### [EXERCISE]
When copying the data below, keep only the lines from the one with "[(467,317),(459,331),(485,346),(503,314),(477,300),(467,317)]" through the one with "[(454,326),(461,313),(448,305),(440,320),(454,326)]", word for word, and skip the pictures.
____ DATA
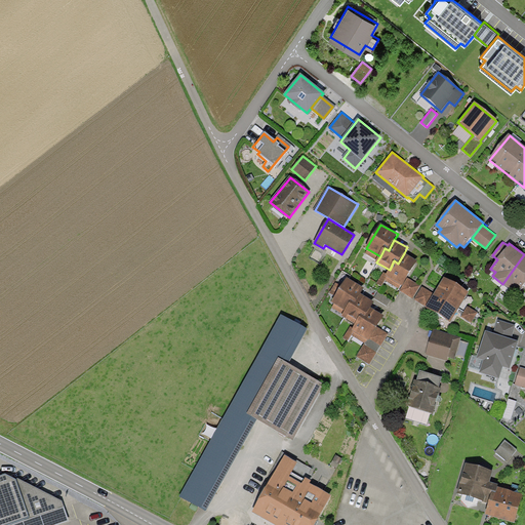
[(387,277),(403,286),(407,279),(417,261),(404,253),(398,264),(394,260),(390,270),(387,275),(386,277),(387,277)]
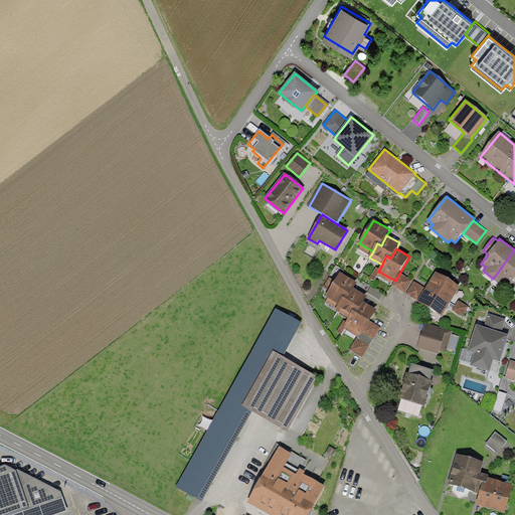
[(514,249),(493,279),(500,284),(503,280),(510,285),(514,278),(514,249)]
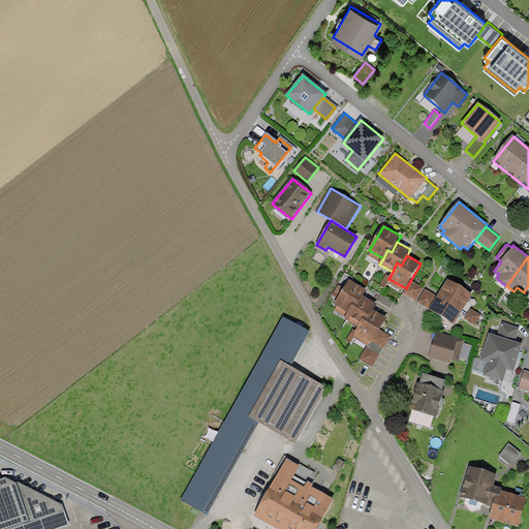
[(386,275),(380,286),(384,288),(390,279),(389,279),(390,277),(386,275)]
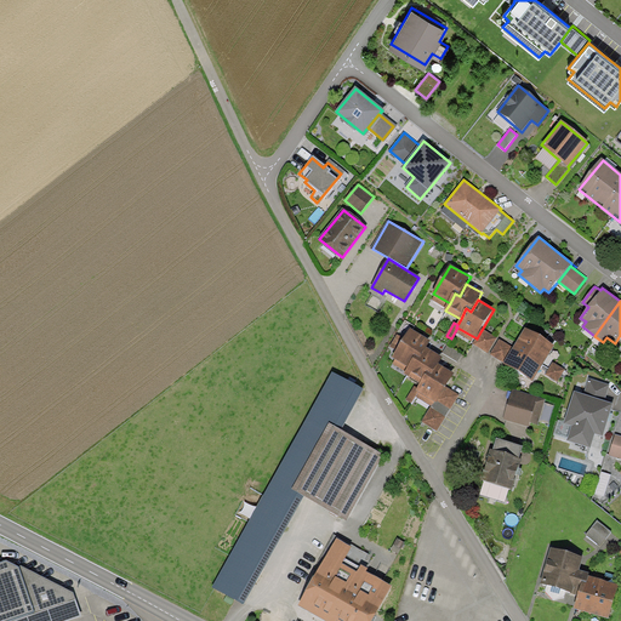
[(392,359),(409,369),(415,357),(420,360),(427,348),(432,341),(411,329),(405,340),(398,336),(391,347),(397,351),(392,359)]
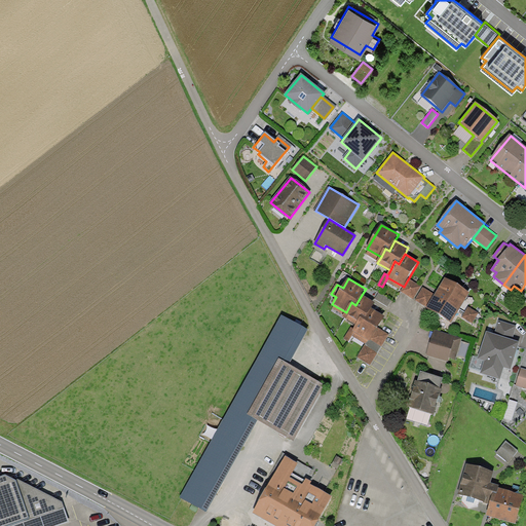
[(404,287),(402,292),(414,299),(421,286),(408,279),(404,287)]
________
____ DATA
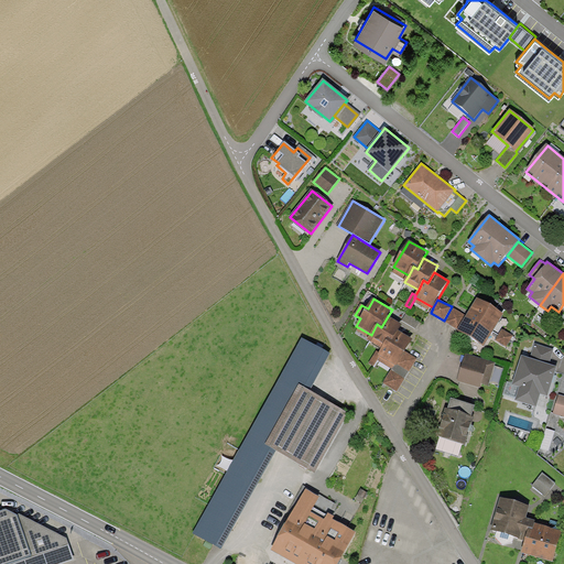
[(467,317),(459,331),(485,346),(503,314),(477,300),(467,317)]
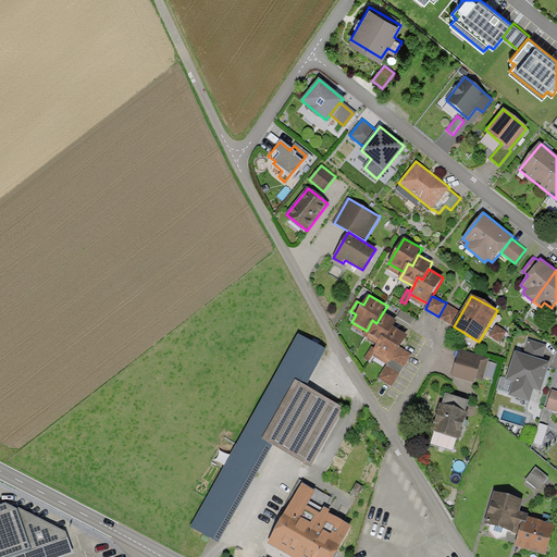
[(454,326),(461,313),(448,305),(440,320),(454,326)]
________
____ DATA
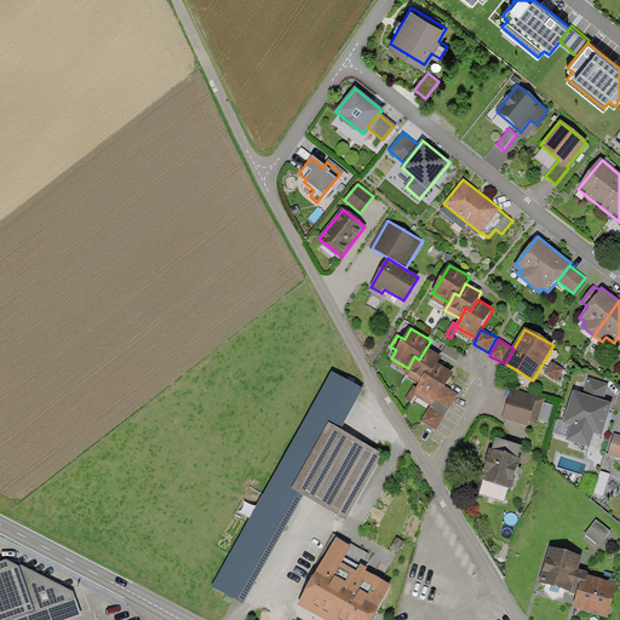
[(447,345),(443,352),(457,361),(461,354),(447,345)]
________
### [TASK OUTPUT]
[(467,317),(459,331),(485,346),(503,314),(477,300),(467,317)]
[(454,326),(461,313),(448,305),(440,320),(454,326)]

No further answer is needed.